■ TASK TO CARRY OUT:
An exact, complete printout of the listing is wanted, minus its images.

■ DATA FOR PROCESSING:
........
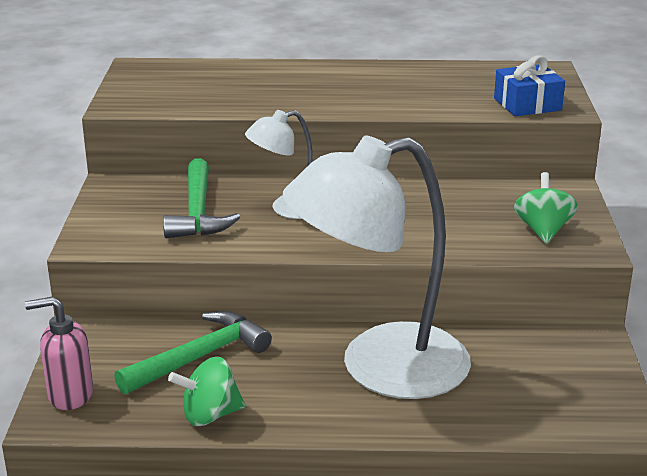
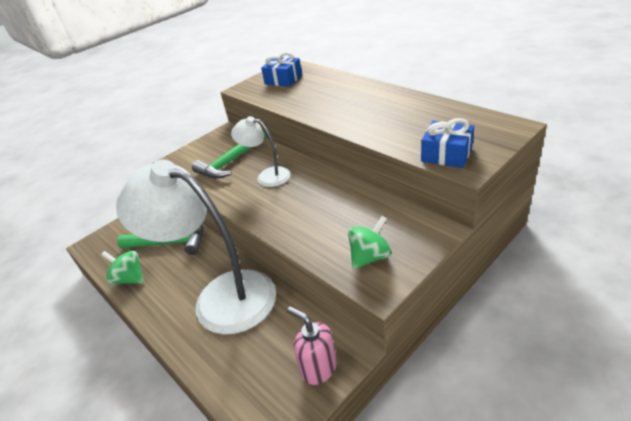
camera: 50 degrees right, 10 degrees up
pink soap dispenser [25,296,93,410] -> pink soap dispenser moved to [287,307,337,385]
none -> blue gift [261,52,302,87]

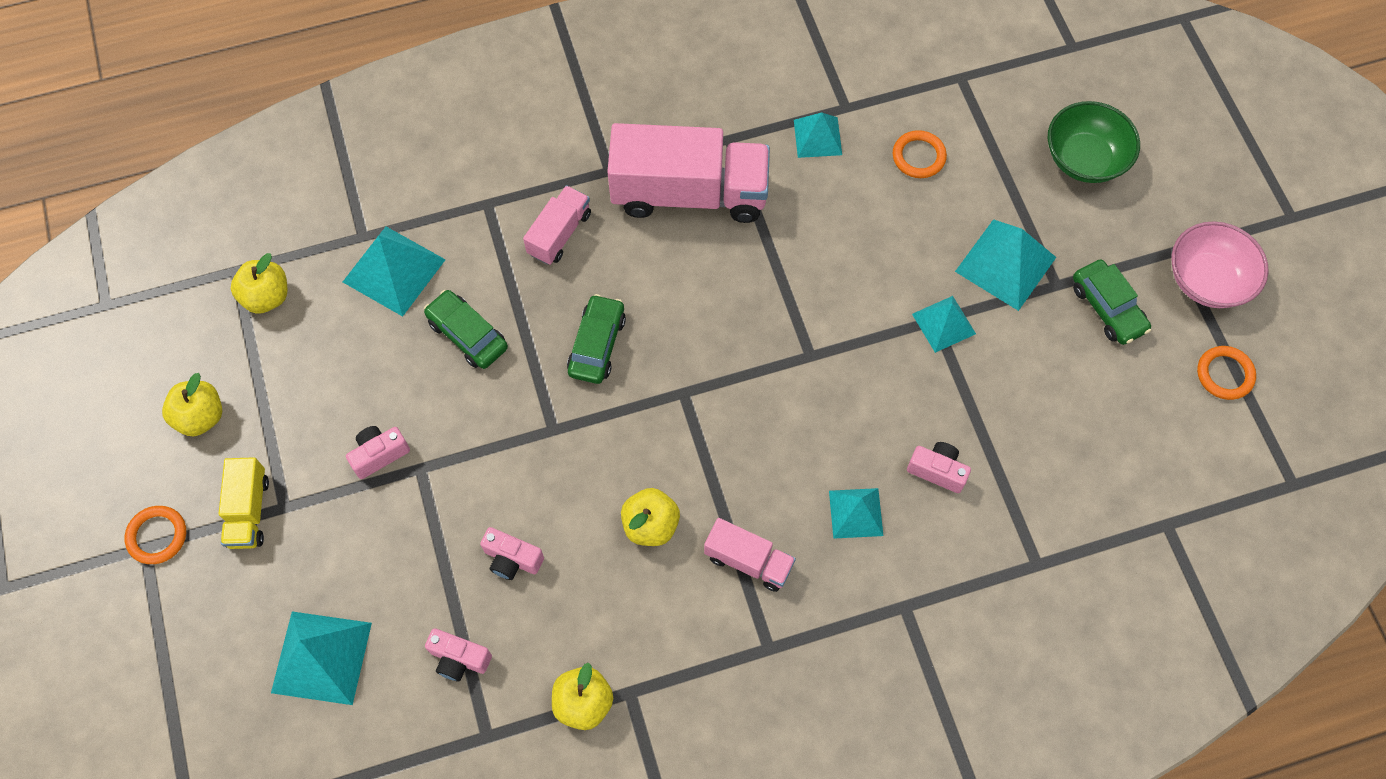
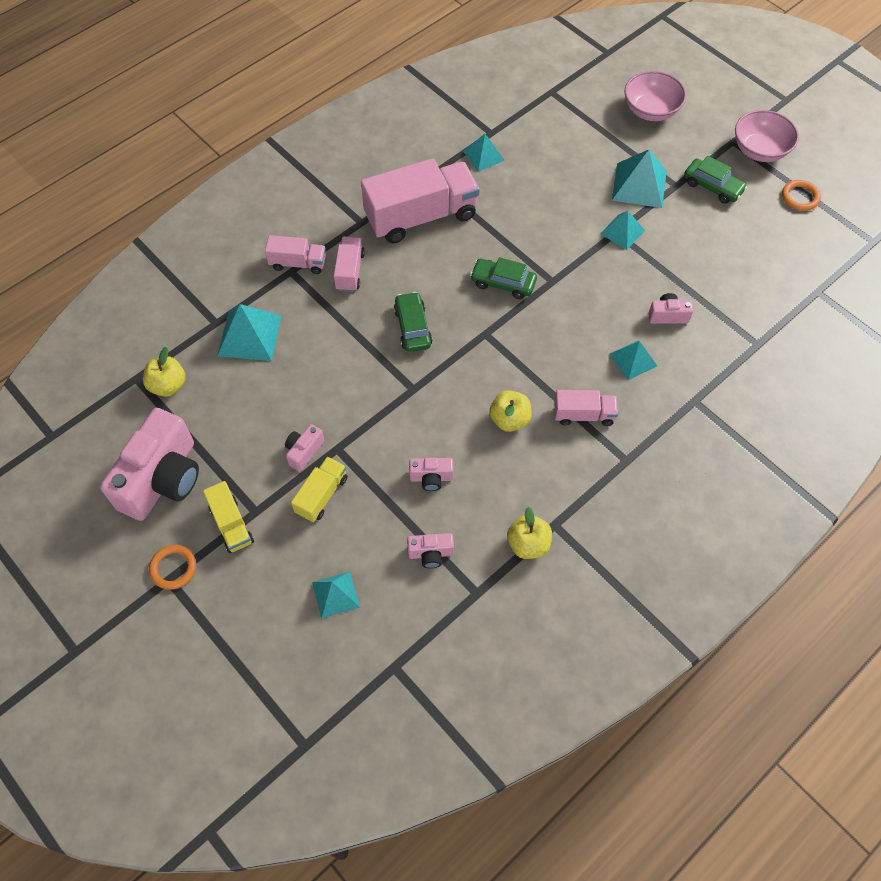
camera: 25 degrees left, 5 degrees down
yellow apple [162,373,222,436] -> pink camera [100,408,199,521]
turquoise pyramid [271,612,372,705] -> turquoise pyramid [312,572,360,619], size x0.63
green car [424,290,508,369] -> green car moved to [470,257,537,299]
orange ring [893,130,947,178] -> none
green bowl [1048,101,1140,183] -> pink bowl [625,71,686,121]
none -> pink truck [265,235,326,274]
none -> yellow truck [291,456,348,522]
........
■ ANSWER SECTION:
camera: 50 degrees right, 10 degrees up
pink soap dispenser [25,296,93,410] -> pink soap dispenser moved to [287,307,337,385]
none -> blue gift [261,52,302,87]

camera: 25 degrees left, 5 degrees down
yellow apple [162,373,222,436] -> pink camera [100,408,199,521]
turquoise pyramid [271,612,372,705] -> turquoise pyramid [312,572,360,619], size x0.63
green car [424,290,508,369] -> green car moved to [470,257,537,299]
orange ring [893,130,947,178] -> none
green bowl [1048,101,1140,183] -> pink bowl [625,71,686,121]
none -> pink truck [265,235,326,274]
none -> yellow truck [291,456,348,522]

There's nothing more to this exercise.